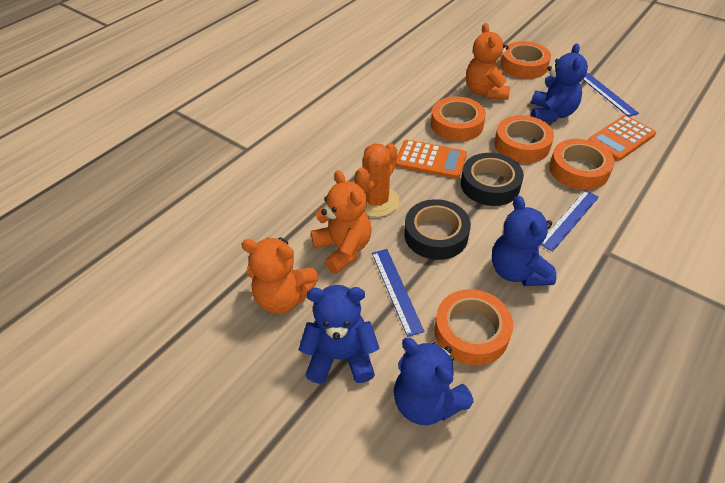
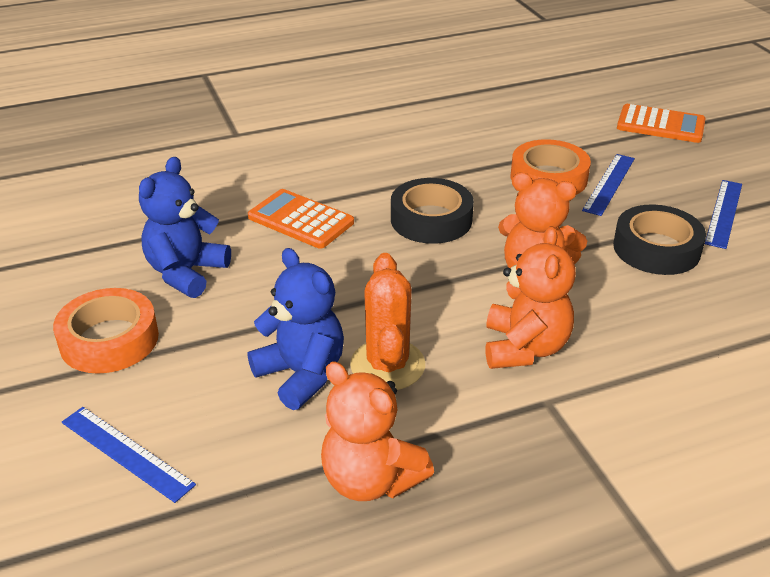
blue teddy bear: [299,285,379,384] [394,338,474,425] [492,196,556,286] [531,43,588,122] = 4 -> [139,157,231,298] [248,248,344,410] = 2
orange tape: [431,96,486,141] [434,289,513,365] [494,115,554,163] [500,41,551,79] [549,139,614,190] = 5 -> [53,288,159,374] [511,139,591,195] = 2

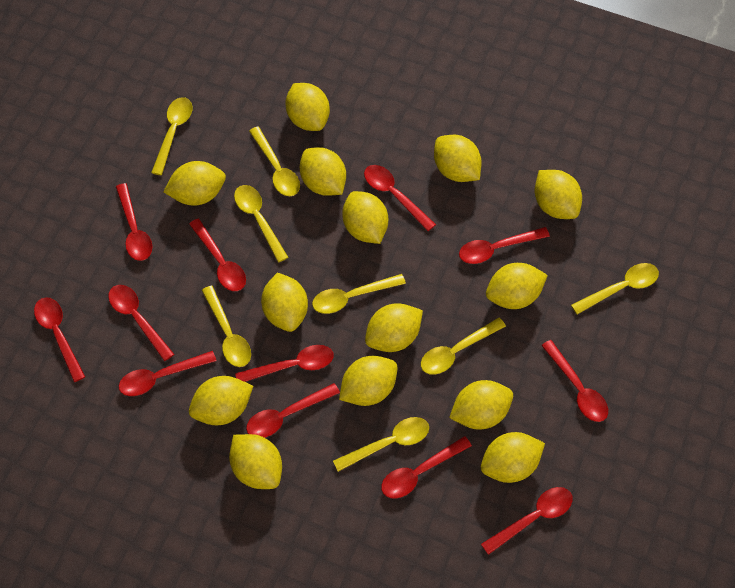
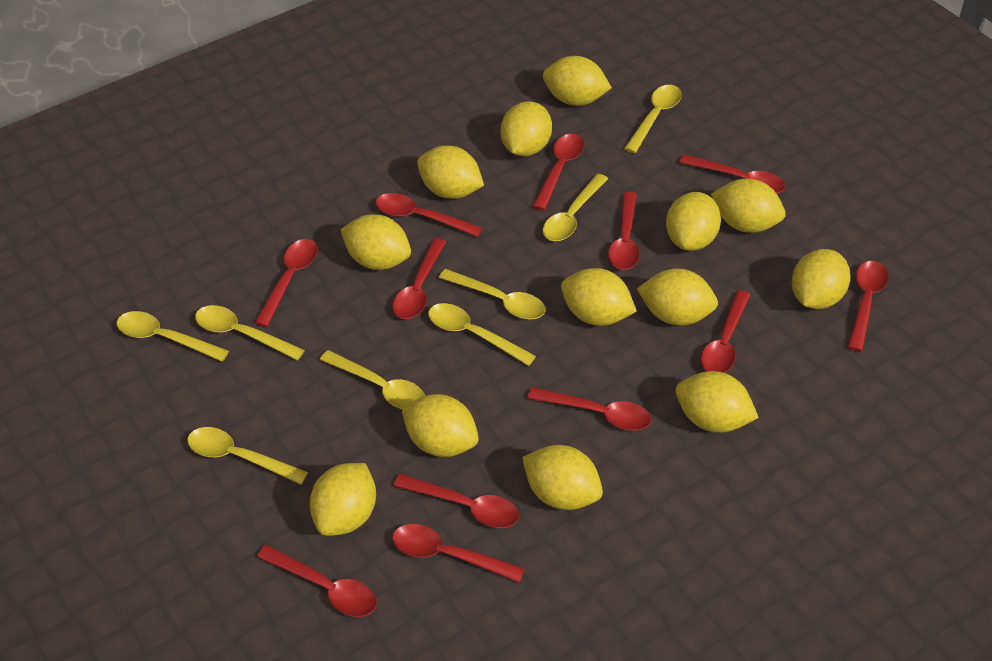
yellow lemon: [163,161,226,206] [189,376,253,425] [229,434,282,489] [261,273,308,332] [285,83,330,131] [300,147,346,196] [339,356,397,406] [342,191,388,244] [365,303,423,352] [434,135,482,182] [449,380,513,429] [481,432,545,483] [486,263,548,309] [535,170,582,219] = 14 -> [310,463,376,536] [340,214,411,270] [401,394,479,457] [417,145,484,199] [501,101,552,156] [522,445,603,510] [543,56,612,106] [561,268,637,326] [637,268,718,326] [666,192,721,251] [676,371,759,433] [711,179,786,233] [792,249,850,309] = 13

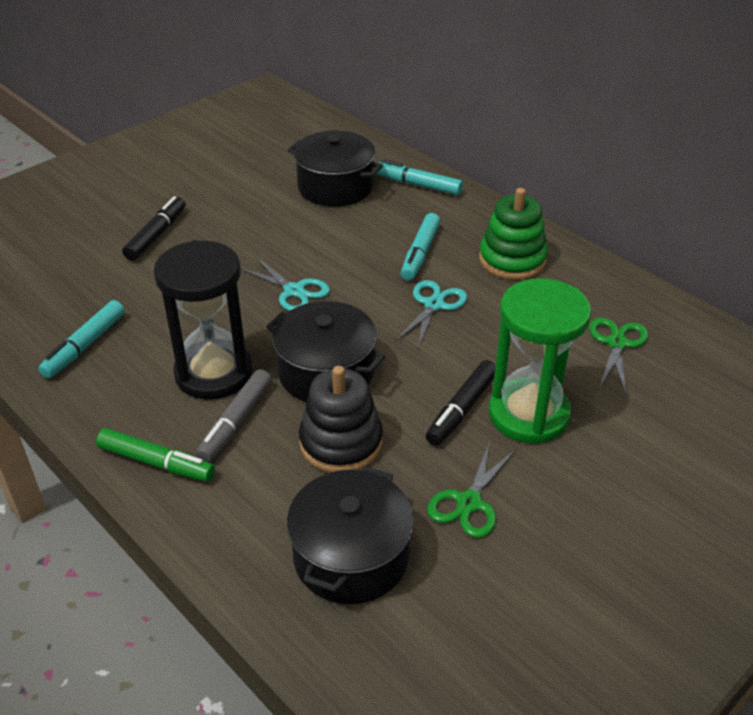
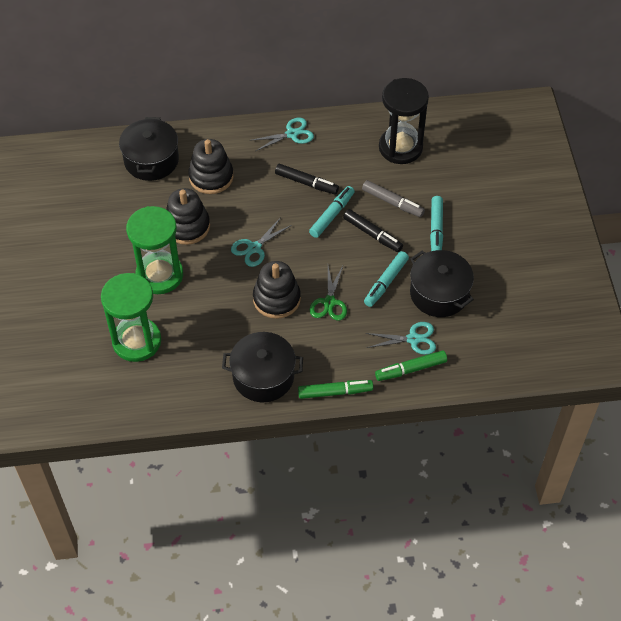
black stacking toy: [299,366,383,473] = 1 -> [166,188,210,245] [188,139,234,194] [253,261,301,319] = 3
green hourglass: [489,278,591,444] = 1 -> [101,273,161,362] [126,206,183,294] = 2
green marker: [96,428,215,482] = 1 -> [298,380,373,399] [375,350,447,381] = 2
green scissors: [427,442,516,538] [589,317,648,394] = 2 -> [310,266,347,321] = 1
green stacking toy: [479,188,548,280] = 1 -> none = 0
turquoise scissors: [241,256,330,311] [395,280,467,348] = 2 -> [231,217,292,267] [250,117,314,151] [365,322,436,355] = 3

---

■ YOUR ASSIGNMENT ■
Could you print all the entries exactly as they stand, with the pictures left out?

■ ANSWER FOR THE TASK ■
blue teddy bear: [299,285,379,384] [394,338,474,425] [492,196,556,286] [531,43,588,122] = 4 -> [139,157,231,298] [248,248,344,410] = 2
orange tape: [431,96,486,141] [434,289,513,365] [494,115,554,163] [500,41,551,79] [549,139,614,190] = 5 -> [53,288,159,374] [511,139,591,195] = 2

yellow lemon: [163,161,226,206] [189,376,253,425] [229,434,282,489] [261,273,308,332] [285,83,330,131] [300,147,346,196] [339,356,397,406] [342,191,388,244] [365,303,423,352] [434,135,482,182] [449,380,513,429] [481,432,545,483] [486,263,548,309] [535,170,582,219] = 14 -> [310,463,376,536] [340,214,411,270] [401,394,479,457] [417,145,484,199] [501,101,552,156] [522,445,603,510] [543,56,612,106] [561,268,637,326] [637,268,718,326] [666,192,721,251] [676,371,759,433] [711,179,786,233] [792,249,850,309] = 13

black stacking toy: [299,366,383,473] = 1 -> [166,188,210,245] [188,139,234,194] [253,261,301,319] = 3
green hourglass: [489,278,591,444] = 1 -> [101,273,161,362] [126,206,183,294] = 2
green marker: [96,428,215,482] = 1 -> [298,380,373,399] [375,350,447,381] = 2
green scissors: [427,442,516,538] [589,317,648,394] = 2 -> [310,266,347,321] = 1
green stacking toy: [479,188,548,280] = 1 -> none = 0
turquoise scissors: [241,256,330,311] [395,280,467,348] = 2 -> [231,217,292,267] [250,117,314,151] [365,322,436,355] = 3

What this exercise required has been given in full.